===== RECORDS FOR THE EXERCISE =====
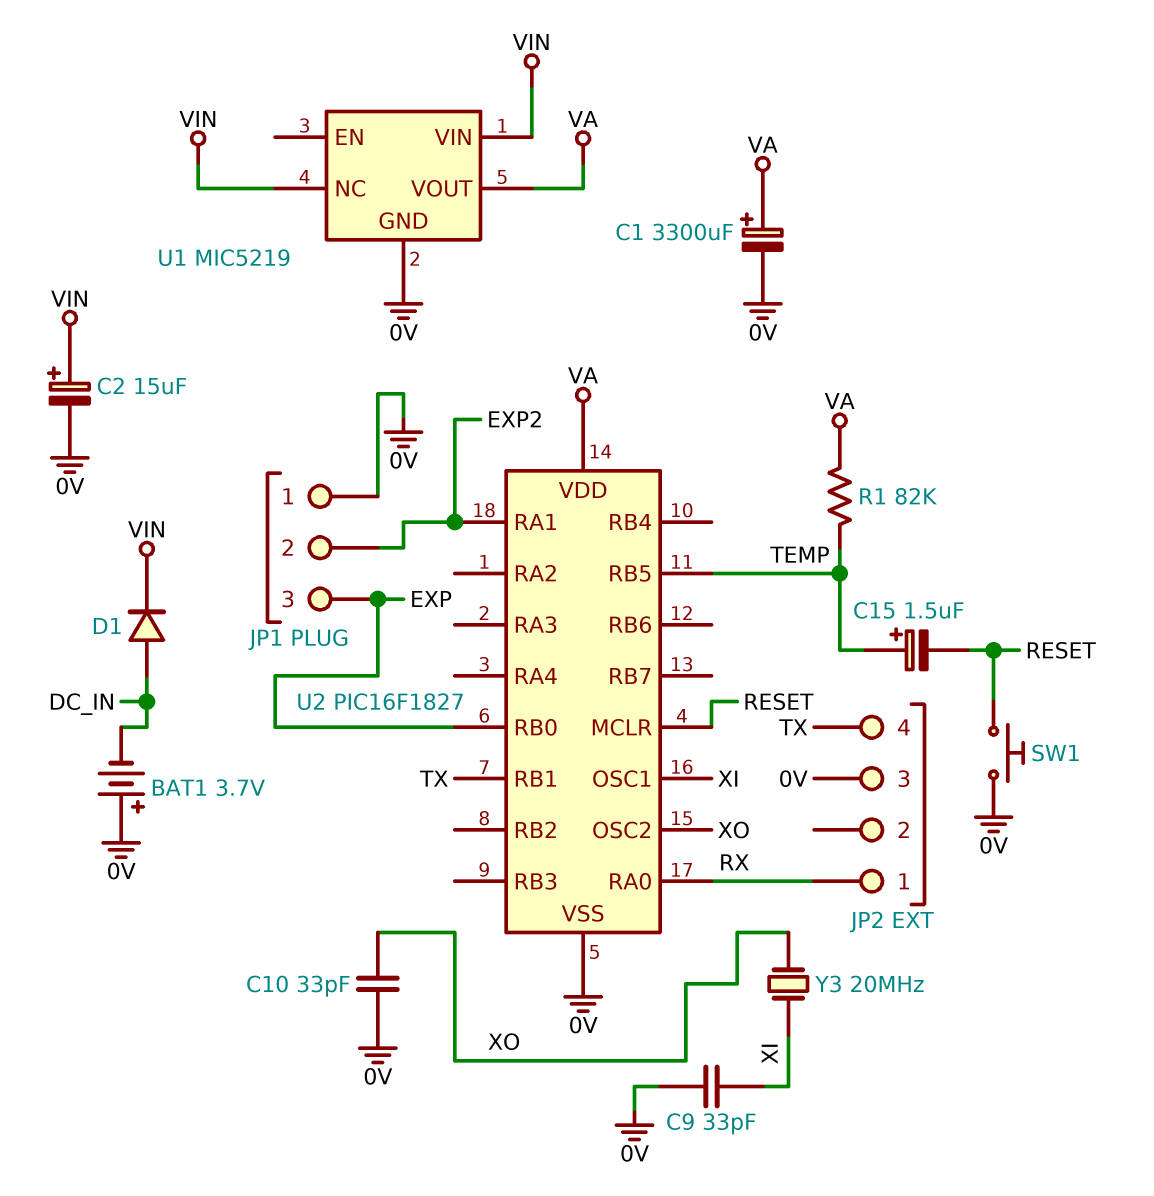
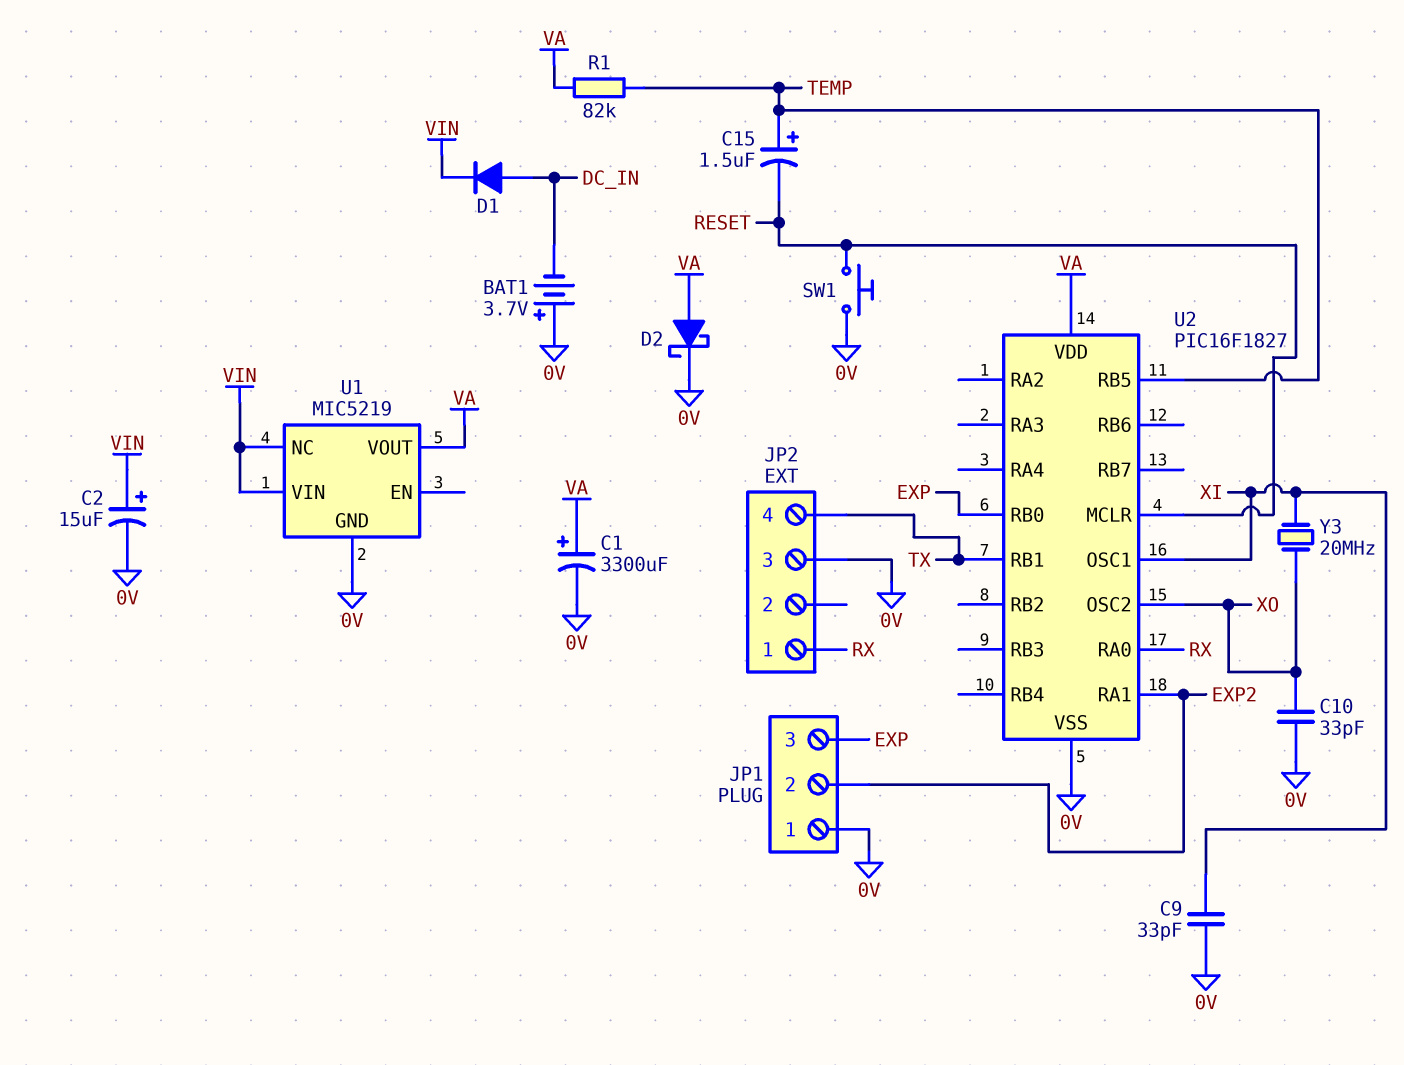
D2: none -> schottky (A VA, K 0V)

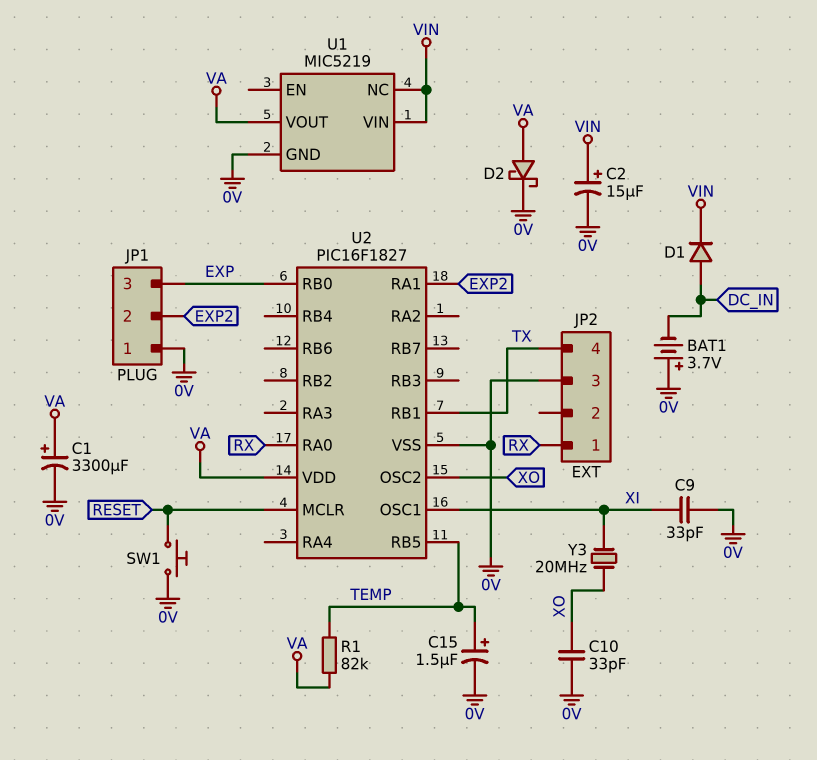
C15: 1.5uF (plus TEMP, minus RESET) -> 1.5uF (plus TEMP, minus 0V)

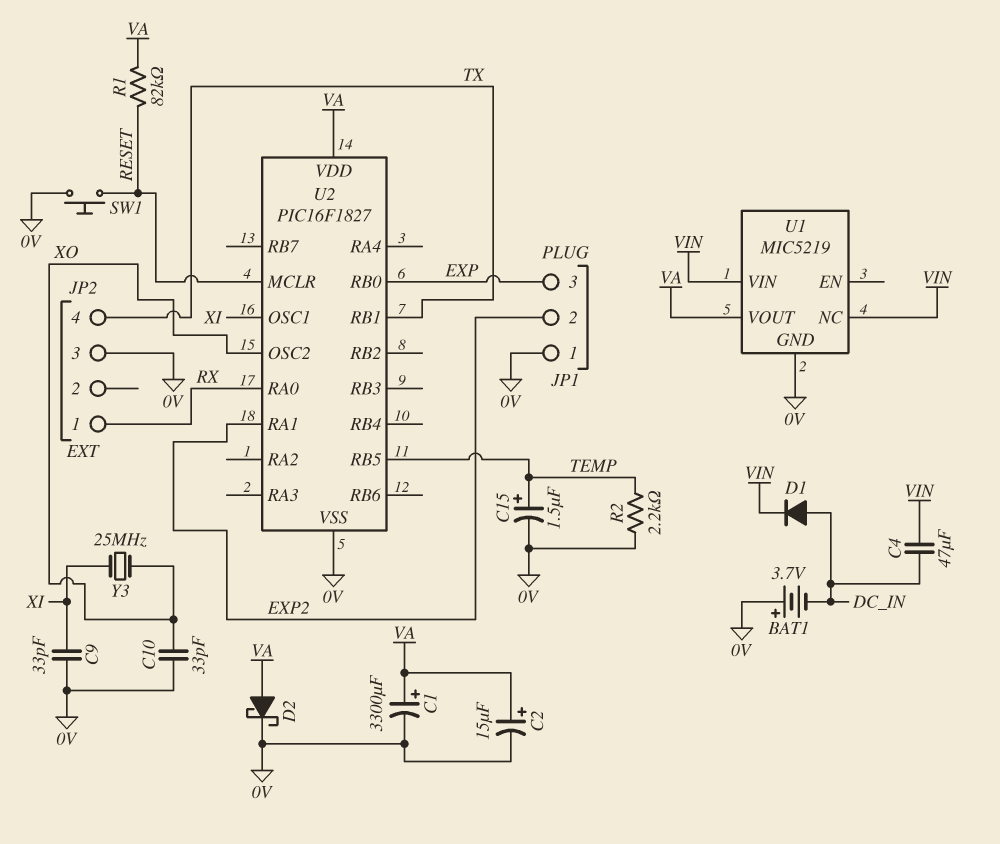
C2: 15uF (plus VIN, minus 0V) -> 15uF (plus VA, minus 0V)
C4: none -> 47uF (DC_IN, VIN)
R1: 82k (TEMP, VA) -> 82k (RESET, VA)
R2: none -> 2.2k (0V, TEMP)
Y3: 20MHz (XI, XO) -> 25MHz (XI, XO)

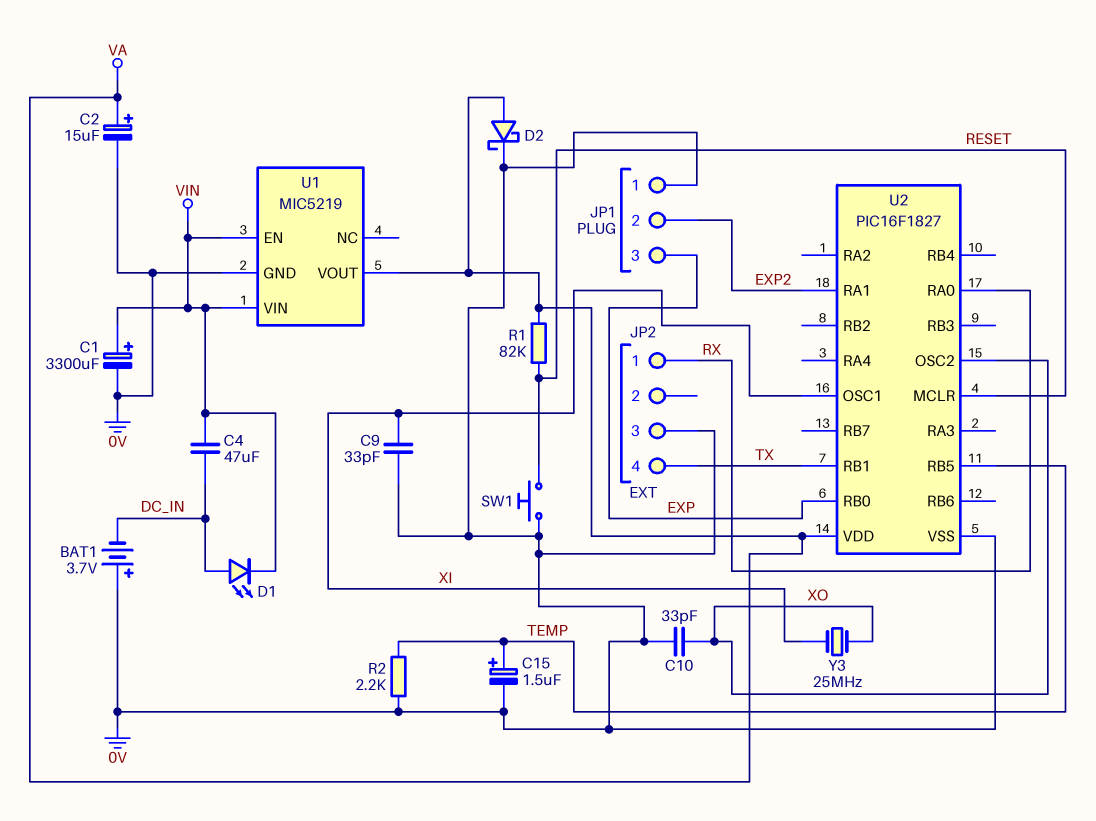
C1: 3300uF (plus VA, minus 0V) -> 3300uF (plus VIN, minus 0V)
D1: diode (A DC_IN, K VIN) -> LED (A DC_IN, K VIN)
U1 pin EN: none -> VIN
U1 pin NC: VIN -> none

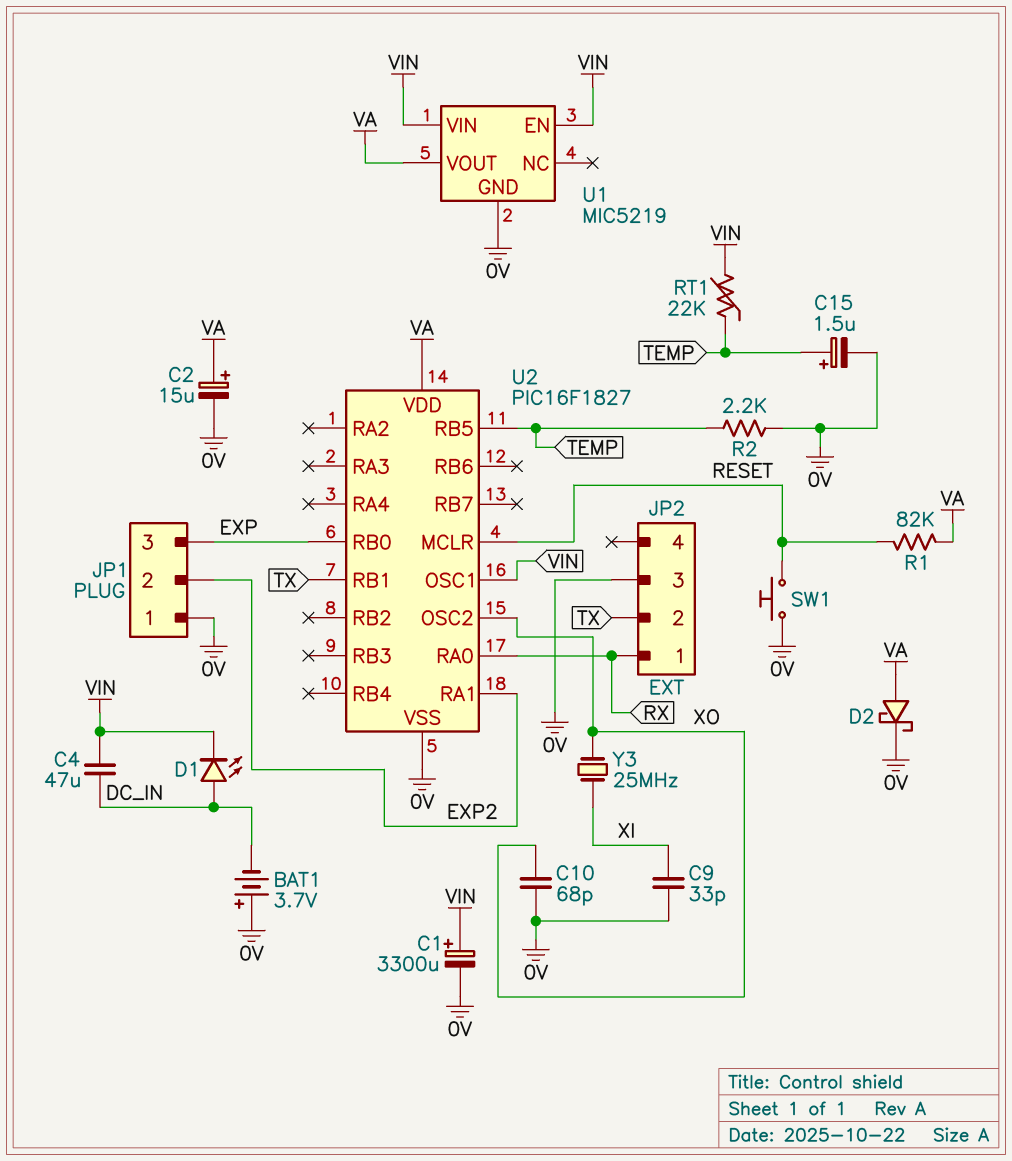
C10: 33pF (0V, XO) -> 68pF (0V, XO)
JP2 pin 2: none -> TX
JP2 pin 4: TX -> none
RT1: none -> 22k (TEMP, VIN)
U2 pin OSC1: XI -> VIN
=====
§ WHAT TO DO: Each line above should be returned exactly as it stands, minus any pictures.

§ TASK OUTPUT:
D2: none -> schottky (A VA, K 0V)

C15: 1.5uF (plus TEMP, minus RESET) -> 1.5uF (plus TEMP, minus 0V)

C2: 15uF (plus VIN, minus 0V) -> 15uF (plus VA, minus 0V)
C4: none -> 47uF (DC_IN, VIN)
R1: 82k (TEMP, VA) -> 82k (RESET, VA)
R2: none -> 2.2k (0V, TEMP)
Y3: 20MHz (XI, XO) -> 25MHz (XI, XO)

C1: 3300uF (plus VA, minus 0V) -> 3300uF (plus VIN, minus 0V)
D1: diode (A DC_IN, K VIN) -> LED (A DC_IN, K VIN)
U1 pin EN: none -> VIN
U1 pin NC: VIN -> none

C10: 33pF (0V, XO) -> 68pF (0V, XO)
JP2 pin 2: none -> TX
JP2 pin 4: TX -> none
RT1: none -> 22k (TEMP, VIN)
U2 pin OSC1: XI -> VIN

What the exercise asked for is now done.